THE DATA
┌──

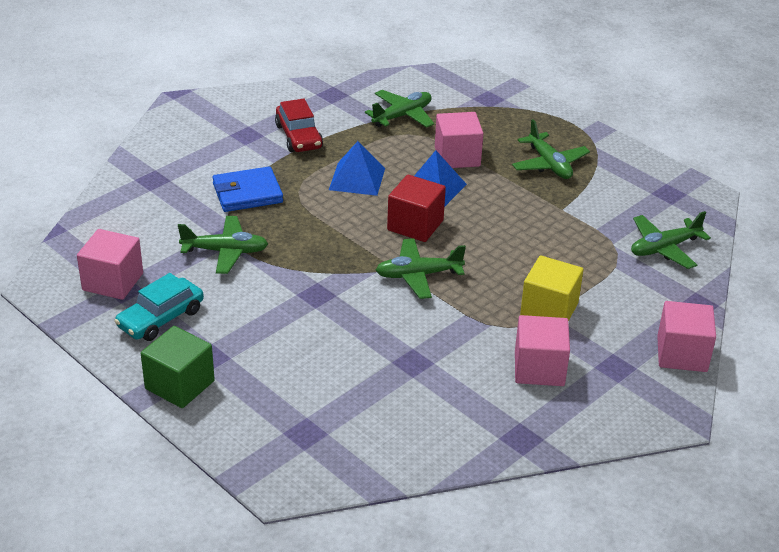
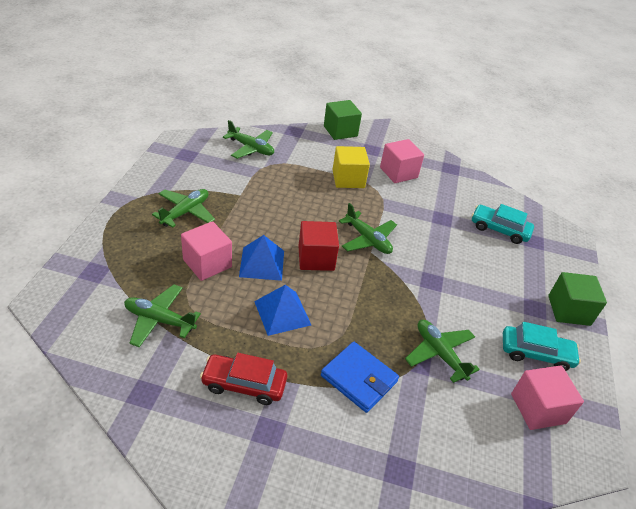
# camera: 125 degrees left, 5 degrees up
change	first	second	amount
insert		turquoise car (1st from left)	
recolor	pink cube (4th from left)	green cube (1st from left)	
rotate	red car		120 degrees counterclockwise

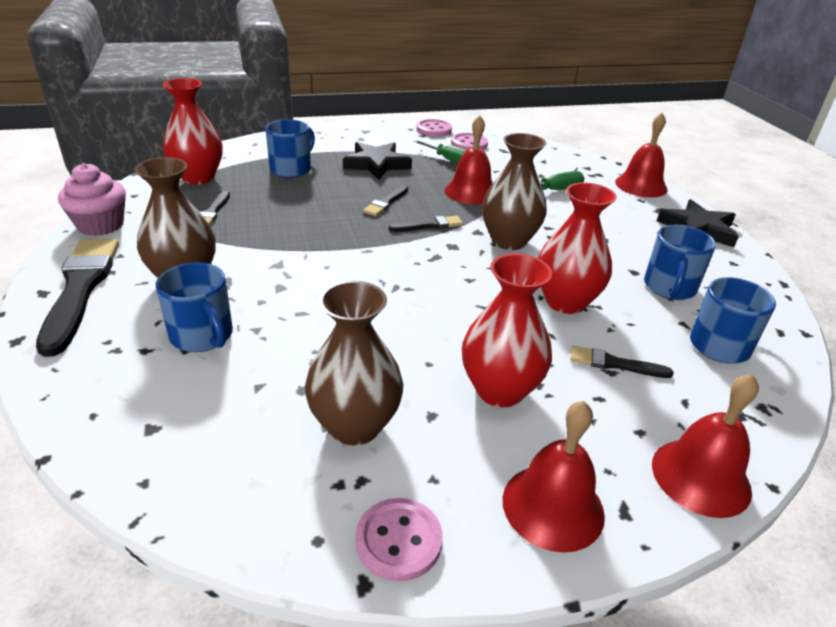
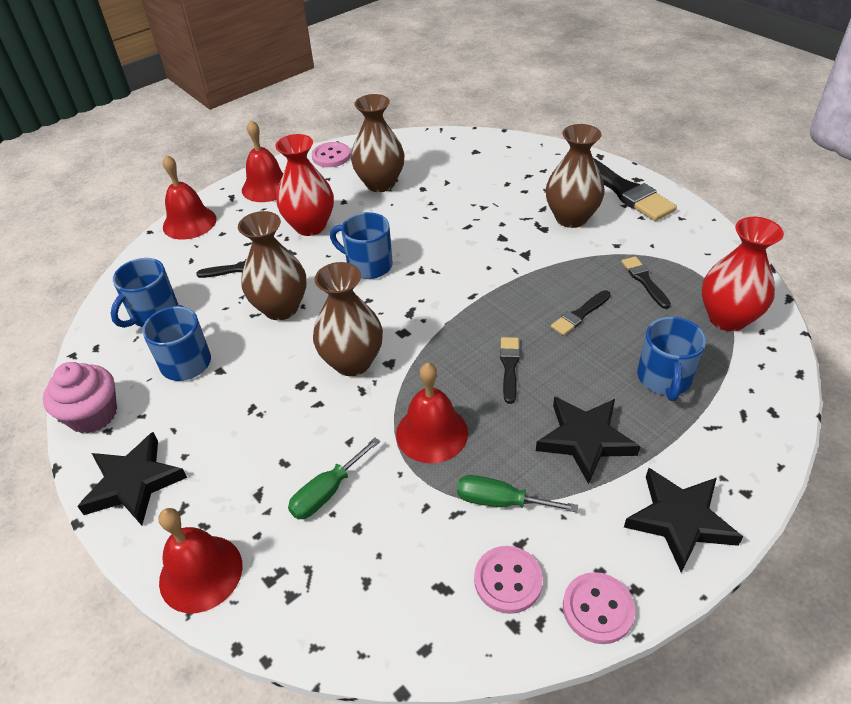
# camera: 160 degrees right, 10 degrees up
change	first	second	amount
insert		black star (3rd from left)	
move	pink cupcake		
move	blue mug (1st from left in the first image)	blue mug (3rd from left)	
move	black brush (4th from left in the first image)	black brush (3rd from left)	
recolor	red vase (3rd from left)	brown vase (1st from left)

└──

WORK REQUEST
Please copy out the material above exactly, with the images removed.

EXPECTED OUTPUT
# camera: 125 degrees left, 5 degrees up
change	first	second	amount
insert		turquoise car (1st from left)	
recolor	pink cube (4th from left)	green cube (1st from left)	
rotate	red car		120 degrees counterclockwise

# camera: 160 degrees right, 10 degrees up
change	first	second	amount
insert		black star (3rd from left)	
move	pink cupcake		
move	blue mug (1st from left in the first image)	blue mug (3rd from left)	
move	black brush (4th from left in the first image)	black brush (3rd from left)	
recolor	red vase (3rd from left)	brown vase (1st from left)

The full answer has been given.